[TASK GOAL] When you reach the records, transcribe each one exactly.

──────────────────────────────

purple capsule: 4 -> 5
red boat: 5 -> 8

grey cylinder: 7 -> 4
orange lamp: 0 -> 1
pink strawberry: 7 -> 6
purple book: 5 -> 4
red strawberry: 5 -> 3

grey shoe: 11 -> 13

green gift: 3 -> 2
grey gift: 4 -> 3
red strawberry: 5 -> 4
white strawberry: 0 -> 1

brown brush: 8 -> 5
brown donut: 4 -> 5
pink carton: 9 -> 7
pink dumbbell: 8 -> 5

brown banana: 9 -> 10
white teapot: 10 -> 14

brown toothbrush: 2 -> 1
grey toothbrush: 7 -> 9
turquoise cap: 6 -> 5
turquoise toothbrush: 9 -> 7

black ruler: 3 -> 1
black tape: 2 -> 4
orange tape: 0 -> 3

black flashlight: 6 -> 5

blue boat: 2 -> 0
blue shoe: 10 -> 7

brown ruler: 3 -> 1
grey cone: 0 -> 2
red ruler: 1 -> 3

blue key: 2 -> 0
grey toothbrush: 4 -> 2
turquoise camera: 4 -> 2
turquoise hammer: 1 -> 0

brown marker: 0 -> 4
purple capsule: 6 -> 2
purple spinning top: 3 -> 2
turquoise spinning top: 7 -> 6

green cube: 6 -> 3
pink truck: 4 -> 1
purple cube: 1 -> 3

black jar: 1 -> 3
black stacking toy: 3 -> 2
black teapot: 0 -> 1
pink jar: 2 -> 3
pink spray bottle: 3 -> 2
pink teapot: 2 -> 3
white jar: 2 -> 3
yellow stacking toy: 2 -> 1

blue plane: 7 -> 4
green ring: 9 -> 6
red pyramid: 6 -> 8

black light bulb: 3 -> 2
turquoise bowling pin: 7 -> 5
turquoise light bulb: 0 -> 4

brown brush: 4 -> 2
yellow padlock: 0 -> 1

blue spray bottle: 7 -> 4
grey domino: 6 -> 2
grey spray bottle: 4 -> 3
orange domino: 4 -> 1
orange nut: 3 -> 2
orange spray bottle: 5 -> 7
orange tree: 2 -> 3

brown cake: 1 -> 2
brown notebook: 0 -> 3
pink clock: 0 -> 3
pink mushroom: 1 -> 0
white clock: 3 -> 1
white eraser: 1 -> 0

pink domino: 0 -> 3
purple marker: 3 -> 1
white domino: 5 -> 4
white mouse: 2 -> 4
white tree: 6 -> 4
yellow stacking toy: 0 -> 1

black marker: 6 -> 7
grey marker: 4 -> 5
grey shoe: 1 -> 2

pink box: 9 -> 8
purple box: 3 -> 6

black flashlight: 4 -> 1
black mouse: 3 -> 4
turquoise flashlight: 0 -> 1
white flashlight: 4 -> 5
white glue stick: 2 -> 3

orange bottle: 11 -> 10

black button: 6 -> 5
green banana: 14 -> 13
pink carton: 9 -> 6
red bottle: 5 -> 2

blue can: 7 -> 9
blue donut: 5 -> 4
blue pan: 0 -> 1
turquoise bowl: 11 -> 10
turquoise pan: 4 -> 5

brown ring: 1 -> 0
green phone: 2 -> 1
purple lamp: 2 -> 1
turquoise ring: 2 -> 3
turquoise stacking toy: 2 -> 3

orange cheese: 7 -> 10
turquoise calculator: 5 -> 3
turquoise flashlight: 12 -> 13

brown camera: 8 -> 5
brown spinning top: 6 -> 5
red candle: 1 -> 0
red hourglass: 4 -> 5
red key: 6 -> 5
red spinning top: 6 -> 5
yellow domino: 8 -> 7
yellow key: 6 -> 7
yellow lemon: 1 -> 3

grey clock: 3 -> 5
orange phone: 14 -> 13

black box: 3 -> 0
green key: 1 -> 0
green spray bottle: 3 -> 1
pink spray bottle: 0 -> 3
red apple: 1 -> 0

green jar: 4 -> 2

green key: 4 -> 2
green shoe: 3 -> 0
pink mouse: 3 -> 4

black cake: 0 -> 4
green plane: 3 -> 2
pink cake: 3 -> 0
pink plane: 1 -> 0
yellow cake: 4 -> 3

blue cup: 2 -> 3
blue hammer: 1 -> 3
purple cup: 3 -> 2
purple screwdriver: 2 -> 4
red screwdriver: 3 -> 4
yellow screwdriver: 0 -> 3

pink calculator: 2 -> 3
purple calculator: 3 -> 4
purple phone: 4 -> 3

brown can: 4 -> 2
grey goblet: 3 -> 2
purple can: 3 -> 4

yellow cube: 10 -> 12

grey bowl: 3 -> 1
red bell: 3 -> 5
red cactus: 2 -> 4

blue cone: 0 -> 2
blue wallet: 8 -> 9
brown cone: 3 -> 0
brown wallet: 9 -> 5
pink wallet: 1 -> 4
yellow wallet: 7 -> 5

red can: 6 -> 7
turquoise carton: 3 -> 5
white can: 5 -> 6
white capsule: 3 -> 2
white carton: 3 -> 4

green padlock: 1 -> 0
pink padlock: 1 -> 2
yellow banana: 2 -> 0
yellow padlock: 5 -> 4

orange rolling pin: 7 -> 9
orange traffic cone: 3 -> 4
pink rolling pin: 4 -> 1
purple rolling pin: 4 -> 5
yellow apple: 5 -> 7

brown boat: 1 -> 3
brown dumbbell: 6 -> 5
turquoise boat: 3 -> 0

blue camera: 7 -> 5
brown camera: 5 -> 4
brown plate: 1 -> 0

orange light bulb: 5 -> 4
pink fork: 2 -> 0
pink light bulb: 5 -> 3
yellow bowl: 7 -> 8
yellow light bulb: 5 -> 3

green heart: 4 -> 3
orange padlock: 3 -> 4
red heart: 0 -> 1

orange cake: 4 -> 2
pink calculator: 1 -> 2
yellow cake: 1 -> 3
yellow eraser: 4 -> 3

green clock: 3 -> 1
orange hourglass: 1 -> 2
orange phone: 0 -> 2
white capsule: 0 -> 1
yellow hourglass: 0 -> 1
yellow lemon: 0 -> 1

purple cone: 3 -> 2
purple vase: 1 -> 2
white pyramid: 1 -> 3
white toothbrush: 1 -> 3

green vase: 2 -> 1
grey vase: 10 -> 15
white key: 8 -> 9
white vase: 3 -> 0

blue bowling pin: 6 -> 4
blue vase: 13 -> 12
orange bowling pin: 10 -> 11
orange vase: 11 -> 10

──────────────────────────────

[SOLVED PROBLEM]
purple capsule: 4 -> 5
red boat: 5 -> 8

grey cylinder: 7 -> 4
orange lamp: 0 -> 1
pink strawberry: 7 -> 6
purple book: 5 -> 4
red strawberry: 5 -> 3

grey shoe: 11 -> 13

green gift: 3 -> 2
grey gift: 4 -> 3
red strawberry: 5 -> 4
white strawberry: 0 -> 1

brown brush: 8 -> 5
brown donut: 4 -> 5
pink carton: 9 -> 7
pink dumbbell: 8 -> 5

brown banana: 9 -> 10
white teapot: 10 -> 14

brown toothbrush: 2 -> 1
grey toothbrush: 7 -> 9
turquoise cap: 6 -> 5
turquoise toothbrush: 9 -> 7

black ruler: 3 -> 1
black tape: 2 -> 4
orange tape: 0 -> 3

black flashlight: 6 -> 5

blue boat: 2 -> 0
blue shoe: 10 -> 7

brown ruler: 3 -> 1
grey cone: 0 -> 2
red ruler: 1 -> 3

blue key: 2 -> 0
grey toothbrush: 4 -> 2
turquoise camera: 4 -> 2
turquoise hammer: 1 -> 0

brown marker: 0 -> 4
purple capsule: 6 -> 2
purple spinning top: 3 -> 2
turquoise spinning top: 7 -> 6

green cube: 6 -> 3
pink truck: 4 -> 1
purple cube: 1 -> 3

black jar: 1 -> 3
black stacking toy: 3 -> 2
black teapot: 0 -> 1
pink jar: 2 -> 3
pink spray bottle: 3 -> 2
pink teapot: 2 -> 3
white jar: 2 -> 3
yellow stacking toy: 2 -> 1

blue plane: 7 -> 4
green ring: 9 -> 6
red pyramid: 6 -> 8

black light bulb: 3 -> 2
turquoise bowling pin: 7 -> 5
turquoise light bulb: 0 -> 4

brown brush: 4 -> 2
yellow padlock: 0 -> 1

blue spray bottle: 7 -> 4
grey domino: 6 -> 2
grey spray bottle: 4 -> 3
orange domino: 4 -> 1
orange nut: 3 -> 2
orange spray bottle: 5 -> 7
orange tree: 2 -> 3

brown cake: 1 -> 2
brown notebook: 0 -> 3
pink clock: 0 -> 3
pink mushroom: 1 -> 0
white clock: 3 -> 1
white eraser: 1 -> 0

pink domino: 0 -> 3
purple marker: 3 -> 1
white domino: 5 -> 4
white mouse: 2 -> 4
white tree: 6 -> 4
yellow stacking toy: 0 -> 1

black marker: 6 -> 7
grey marker: 4 -> 5
grey shoe: 1 -> 2

pink box: 9 -> 8
purple box: 3 -> 6

black flashlight: 4 -> 1
black mouse: 3 -> 4
turquoise flashlight: 0 -> 1
white flashlight: 4 -> 5
white glue stick: 2 -> 3

orange bottle: 11 -> 10

black button: 6 -> 5
green banana: 14 -> 13
pink carton: 9 -> 6
red bottle: 5 -> 2

blue can: 7 -> 9
blue donut: 5 -> 4
blue pan: 0 -> 1
turquoise bowl: 11 -> 10
turquoise pan: 4 -> 5

brown ring: 1 -> 0
green phone: 2 -> 1
purple lamp: 2 -> 1
turquoise ring: 2 -> 3
turquoise stacking toy: 2 -> 3

orange cheese: 7 -> 10
turquoise calculator: 5 -> 3
turquoise flashlight: 12 -> 13

brown camera: 8 -> 5
brown spinning top: 6 -> 5
red candle: 1 -> 0
red hourglass: 4 -> 5
red key: 6 -> 5
red spinning top: 6 -> 5
yellow domino: 8 -> 7
yellow key: 6 -> 7
yellow lemon: 1 -> 3

grey clock: 3 -> 5
orange phone: 14 -> 13

black box: 3 -> 0
green key: 1 -> 0
green spray bottle: 3 -> 1
pink spray bottle: 0 -> 3
red apple: 1 -> 0

green jar: 4 -> 2

green key: 4 -> 2
green shoe: 3 -> 0
pink mouse: 3 -> 4

black cake: 0 -> 4
green plane: 3 -> 2
pink cake: 3 -> 0
pink plane: 1 -> 0
yellow cake: 4 -> 3

blue cup: 2 -> 3
blue hammer: 1 -> 3
purple cup: 3 -> 2
purple screwdriver: 2 -> 4
red screwdriver: 3 -> 4
yellow screwdriver: 0 -> 3

pink calculator: 2 -> 3
purple calculator: 3 -> 4
purple phone: 4 -> 3

brown can: 4 -> 2
grey goblet: 3 -> 2
purple can: 3 -> 4

yellow cube: 10 -> 12

grey bowl: 3 -> 1
red bell: 3 -> 5
red cactus: 2 -> 4

blue cone: 0 -> 2
blue wallet: 8 -> 9
brown cone: 3 -> 0
brown wallet: 9 -> 5
pink wallet: 1 -> 4
yellow wallet: 7 -> 5

red can: 6 -> 7
turquoise carton: 3 -> 5
white can: 5 -> 6
white capsule: 3 -> 2
white carton: 3 -> 4

green padlock: 1 -> 0
pink padlock: 1 -> 2
yellow banana: 2 -> 0
yellow padlock: 5 -> 4

orange rolling pin: 7 -> 9
orange traffic cone: 3 -> 4
pink rolling pin: 4 -> 1
purple rolling pin: 4 -> 5
yellow apple: 5 -> 7

brown boat: 1 -> 3
brown dumbbell: 6 -> 5
turquoise boat: 3 -> 0

blue camera: 7 -> 5
brown camera: 5 -> 4
brown plate: 1 -> 0

orange light bulb: 5 -> 4
pink fork: 2 -> 0
pink light bulb: 5 -> 3
yellow bowl: 7 -> 8
yellow light bulb: 5 -> 3

green heart: 4 -> 3
orange padlock: 3 -> 4
red heart: 0 -> 1

orange cake: 4 -> 2
pink calculator: 1 -> 2
yellow cake: 1 -> 3
yellow eraser: 4 -> 3

green clock: 3 -> 1
orange hourglass: 1 -> 2
orange phone: 0 -> 2
white capsule: 0 -> 1
yellow hourglass: 0 -> 1
yellow lemon: 0 -> 1

purple cone: 3 -> 2
purple vase: 1 -> 2
white pyramid: 1 -> 3
white toothbrush: 1 -> 3

green vase: 2 -> 1
grey vase: 10 -> 15
white key: 8 -> 9
white vase: 3 -> 0

blue bowling pin: 6 -> 4
blue vase: 13 -> 12
orange bowling pin: 10 -> 11
orange vase: 11 -> 10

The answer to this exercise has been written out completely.